## Exercise:
In the data that follows, find the line with "(832, 557) = (598, 471): blue"; transcribe it, every later line up to the one with "(937, 407) = (682, 368): green", and that line as well, exactly and with no others.

## Record extracts:
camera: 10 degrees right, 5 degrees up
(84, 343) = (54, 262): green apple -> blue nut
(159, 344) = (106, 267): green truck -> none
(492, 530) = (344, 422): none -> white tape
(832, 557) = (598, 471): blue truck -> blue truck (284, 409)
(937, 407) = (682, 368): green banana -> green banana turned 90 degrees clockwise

---

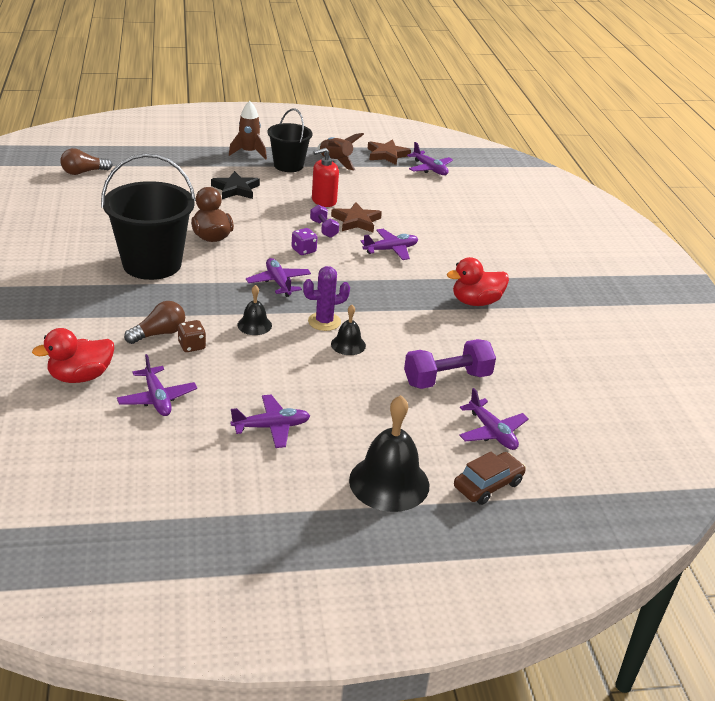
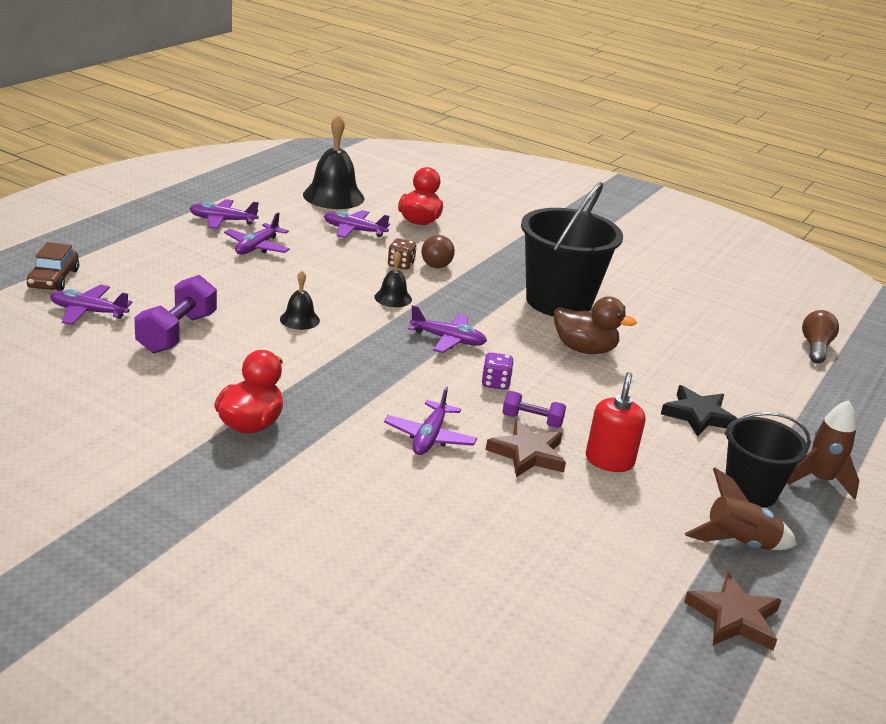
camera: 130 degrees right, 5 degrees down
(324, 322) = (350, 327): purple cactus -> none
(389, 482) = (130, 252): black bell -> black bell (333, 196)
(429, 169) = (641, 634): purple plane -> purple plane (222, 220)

## Written solution:
(832, 557) = (598, 471): blue truck -> blue truck (284, 409)
(937, 407) = (682, 368): green banana -> green banana turned 90 degrees clockwise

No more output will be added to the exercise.